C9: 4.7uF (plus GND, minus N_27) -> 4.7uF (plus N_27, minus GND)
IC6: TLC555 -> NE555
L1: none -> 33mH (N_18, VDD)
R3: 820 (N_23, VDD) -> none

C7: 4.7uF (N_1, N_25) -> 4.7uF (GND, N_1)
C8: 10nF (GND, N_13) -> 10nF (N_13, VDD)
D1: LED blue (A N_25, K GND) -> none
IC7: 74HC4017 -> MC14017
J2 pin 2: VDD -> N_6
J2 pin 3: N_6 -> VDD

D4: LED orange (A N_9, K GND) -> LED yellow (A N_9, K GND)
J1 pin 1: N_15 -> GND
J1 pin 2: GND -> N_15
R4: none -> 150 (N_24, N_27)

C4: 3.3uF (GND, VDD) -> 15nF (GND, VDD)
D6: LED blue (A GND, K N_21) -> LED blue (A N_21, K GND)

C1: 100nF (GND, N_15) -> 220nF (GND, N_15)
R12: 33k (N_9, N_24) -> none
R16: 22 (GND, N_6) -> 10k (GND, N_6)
====
Task to carry out.
Reproduce exactly the line that holds "J2 pin 2: VDD -> N_6", then every line after it, ending with the final line of the records above.

Your solution.
J2 pin 2: VDD -> N_6
J2 pin 3: N_6 -> VDD

D4: LED orange (A N_9, K GND) -> LED yellow (A N_9, K GND)
J1 pin 1: N_15 -> GND
J1 pin 2: GND -> N_15
R4: none -> 150 (N_24, N_27)

C4: 3.3uF (GND, VDD) -> 15nF (GND, VDD)
D6: LED blue (A GND, K N_21) -> LED blue (A N_21, K GND)

C1: 100nF (GND, N_15) -> 220nF (GND, N_15)
R12: 33k (N_9, N_24) -> none
R16: 22 (GND, N_6) -> 10k (GND, N_6)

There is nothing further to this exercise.